Restate verbatim the span of lines below between the line with "(276, 143) = (508, 538): orange" and the line with "(428, 619) = (612, 172): orange", including those two lines, and only that span.

□ □ □

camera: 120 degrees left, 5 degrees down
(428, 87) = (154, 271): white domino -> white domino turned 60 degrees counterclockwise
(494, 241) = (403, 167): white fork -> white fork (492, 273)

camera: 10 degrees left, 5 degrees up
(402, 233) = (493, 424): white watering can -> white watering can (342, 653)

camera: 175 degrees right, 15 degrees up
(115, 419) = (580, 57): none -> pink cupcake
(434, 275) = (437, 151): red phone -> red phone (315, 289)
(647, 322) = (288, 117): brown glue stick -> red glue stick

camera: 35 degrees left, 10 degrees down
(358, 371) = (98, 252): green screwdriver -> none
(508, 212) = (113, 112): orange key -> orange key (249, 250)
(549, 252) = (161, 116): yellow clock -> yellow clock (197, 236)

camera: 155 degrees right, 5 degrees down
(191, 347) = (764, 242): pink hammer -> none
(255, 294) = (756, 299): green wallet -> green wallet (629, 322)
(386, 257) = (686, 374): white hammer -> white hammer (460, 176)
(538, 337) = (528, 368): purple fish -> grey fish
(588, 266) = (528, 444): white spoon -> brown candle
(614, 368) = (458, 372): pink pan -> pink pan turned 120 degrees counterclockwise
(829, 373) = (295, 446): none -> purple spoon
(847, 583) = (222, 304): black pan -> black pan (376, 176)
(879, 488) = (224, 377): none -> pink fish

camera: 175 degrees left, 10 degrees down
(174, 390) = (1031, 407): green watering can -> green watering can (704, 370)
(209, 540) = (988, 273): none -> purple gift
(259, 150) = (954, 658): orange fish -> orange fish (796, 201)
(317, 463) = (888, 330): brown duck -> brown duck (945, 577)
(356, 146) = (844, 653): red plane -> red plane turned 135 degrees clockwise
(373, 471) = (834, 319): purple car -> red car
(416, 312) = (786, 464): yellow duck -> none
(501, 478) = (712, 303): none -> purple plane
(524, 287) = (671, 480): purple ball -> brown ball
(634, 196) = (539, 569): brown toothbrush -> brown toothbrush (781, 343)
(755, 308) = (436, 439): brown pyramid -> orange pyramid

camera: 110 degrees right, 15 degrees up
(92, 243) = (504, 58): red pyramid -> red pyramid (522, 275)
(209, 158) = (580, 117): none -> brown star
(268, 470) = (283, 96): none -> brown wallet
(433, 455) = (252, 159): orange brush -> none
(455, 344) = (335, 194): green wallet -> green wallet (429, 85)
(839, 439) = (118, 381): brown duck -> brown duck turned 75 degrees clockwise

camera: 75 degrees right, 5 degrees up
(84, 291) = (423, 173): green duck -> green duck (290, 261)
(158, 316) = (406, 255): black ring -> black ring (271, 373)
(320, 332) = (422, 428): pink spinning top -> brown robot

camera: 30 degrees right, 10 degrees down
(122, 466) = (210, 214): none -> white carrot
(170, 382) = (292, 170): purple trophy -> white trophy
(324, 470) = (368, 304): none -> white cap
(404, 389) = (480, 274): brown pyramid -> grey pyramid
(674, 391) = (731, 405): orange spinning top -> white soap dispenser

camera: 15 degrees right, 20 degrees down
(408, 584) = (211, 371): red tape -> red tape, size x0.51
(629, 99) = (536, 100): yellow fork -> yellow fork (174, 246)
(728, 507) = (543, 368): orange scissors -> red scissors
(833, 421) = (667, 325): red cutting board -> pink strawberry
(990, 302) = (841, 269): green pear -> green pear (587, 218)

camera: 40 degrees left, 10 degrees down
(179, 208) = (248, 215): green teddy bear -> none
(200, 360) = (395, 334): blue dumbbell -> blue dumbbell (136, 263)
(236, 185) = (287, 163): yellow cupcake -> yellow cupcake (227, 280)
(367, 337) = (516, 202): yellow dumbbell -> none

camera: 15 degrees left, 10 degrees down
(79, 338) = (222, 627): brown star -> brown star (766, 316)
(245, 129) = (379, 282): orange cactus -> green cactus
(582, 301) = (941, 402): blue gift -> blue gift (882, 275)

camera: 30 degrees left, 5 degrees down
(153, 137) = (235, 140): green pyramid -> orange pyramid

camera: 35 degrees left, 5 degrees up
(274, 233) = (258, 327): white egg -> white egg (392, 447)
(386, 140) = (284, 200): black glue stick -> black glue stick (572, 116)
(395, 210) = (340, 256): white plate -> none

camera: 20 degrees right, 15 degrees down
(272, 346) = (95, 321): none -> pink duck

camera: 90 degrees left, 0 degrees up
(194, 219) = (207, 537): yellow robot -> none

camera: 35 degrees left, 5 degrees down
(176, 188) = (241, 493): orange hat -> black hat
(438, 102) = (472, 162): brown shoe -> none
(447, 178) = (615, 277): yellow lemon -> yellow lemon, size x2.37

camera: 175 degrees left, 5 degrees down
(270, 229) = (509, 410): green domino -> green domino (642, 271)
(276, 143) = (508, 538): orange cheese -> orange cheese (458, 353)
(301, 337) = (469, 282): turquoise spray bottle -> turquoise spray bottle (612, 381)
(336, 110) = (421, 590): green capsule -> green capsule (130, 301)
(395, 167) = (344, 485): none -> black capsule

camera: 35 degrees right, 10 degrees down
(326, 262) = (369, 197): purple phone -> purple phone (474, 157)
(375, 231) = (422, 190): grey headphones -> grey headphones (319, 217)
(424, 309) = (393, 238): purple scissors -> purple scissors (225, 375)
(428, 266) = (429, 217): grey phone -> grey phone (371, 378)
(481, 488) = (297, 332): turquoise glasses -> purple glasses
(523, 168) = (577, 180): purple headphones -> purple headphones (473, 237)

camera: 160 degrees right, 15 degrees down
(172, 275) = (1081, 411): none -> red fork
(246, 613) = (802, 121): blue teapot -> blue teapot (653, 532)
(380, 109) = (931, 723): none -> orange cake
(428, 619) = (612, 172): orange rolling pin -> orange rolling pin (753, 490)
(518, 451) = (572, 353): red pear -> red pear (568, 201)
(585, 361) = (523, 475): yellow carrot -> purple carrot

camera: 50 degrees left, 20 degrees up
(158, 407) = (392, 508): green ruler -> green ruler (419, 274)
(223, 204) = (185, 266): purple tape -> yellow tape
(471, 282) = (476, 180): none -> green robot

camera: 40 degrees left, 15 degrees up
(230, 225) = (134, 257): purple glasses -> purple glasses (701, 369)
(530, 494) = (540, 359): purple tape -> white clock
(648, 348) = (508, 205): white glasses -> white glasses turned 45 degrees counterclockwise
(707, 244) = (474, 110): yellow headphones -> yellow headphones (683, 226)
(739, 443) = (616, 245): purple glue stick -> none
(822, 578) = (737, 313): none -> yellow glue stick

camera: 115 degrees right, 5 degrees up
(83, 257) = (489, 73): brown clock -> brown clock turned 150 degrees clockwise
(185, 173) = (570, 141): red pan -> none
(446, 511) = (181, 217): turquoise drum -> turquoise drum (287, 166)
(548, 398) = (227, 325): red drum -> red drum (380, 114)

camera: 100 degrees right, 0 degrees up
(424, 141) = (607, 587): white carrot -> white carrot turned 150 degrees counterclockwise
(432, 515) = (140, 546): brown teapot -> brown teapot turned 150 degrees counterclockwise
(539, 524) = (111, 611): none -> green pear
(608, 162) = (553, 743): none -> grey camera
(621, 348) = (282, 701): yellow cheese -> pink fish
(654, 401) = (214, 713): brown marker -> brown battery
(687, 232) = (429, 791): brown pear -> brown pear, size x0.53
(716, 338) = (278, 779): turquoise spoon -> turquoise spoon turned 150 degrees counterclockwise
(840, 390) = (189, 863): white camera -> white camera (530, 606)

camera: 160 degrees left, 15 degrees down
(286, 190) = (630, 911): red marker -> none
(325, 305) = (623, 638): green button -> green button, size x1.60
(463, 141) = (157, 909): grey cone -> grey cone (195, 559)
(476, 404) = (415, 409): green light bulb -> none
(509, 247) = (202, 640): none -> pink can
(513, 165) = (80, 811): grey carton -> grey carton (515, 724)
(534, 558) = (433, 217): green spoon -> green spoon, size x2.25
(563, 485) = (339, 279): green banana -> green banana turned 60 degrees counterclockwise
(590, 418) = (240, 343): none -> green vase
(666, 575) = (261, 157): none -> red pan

□ □ □

**Task result:**
(276, 143) = (508, 538): orange cheese -> orange cheese (458, 353)
(301, 337) = (469, 282): turquoise spray bottle -> turquoise spray bottle (612, 381)
(336, 110) = (421, 590): green capsule -> green capsule (130, 301)
(395, 167) = (344, 485): none -> black capsule

camera: 35 degrees right, 10 degrees down
(326, 262) = (369, 197): purple phone -> purple phone (474, 157)
(375, 231) = (422, 190): grey headphones -> grey headphones (319, 217)
(424, 309) = (393, 238): purple scissors -> purple scissors (225, 375)
(428, 266) = (429, 217): grey phone -> grey phone (371, 378)
(481, 488) = (297, 332): turquoise glasses -> purple glasses
(523, 168) = (577, 180): purple headphones -> purple headphones (473, 237)

camera: 160 degrees right, 15 degrees down
(172, 275) = (1081, 411): none -> red fork
(246, 613) = (802, 121): blue teapot -> blue teapot (653, 532)
(380, 109) = (931, 723): none -> orange cake
(428, 619) = (612, 172): orange rolling pin -> orange rolling pin (753, 490)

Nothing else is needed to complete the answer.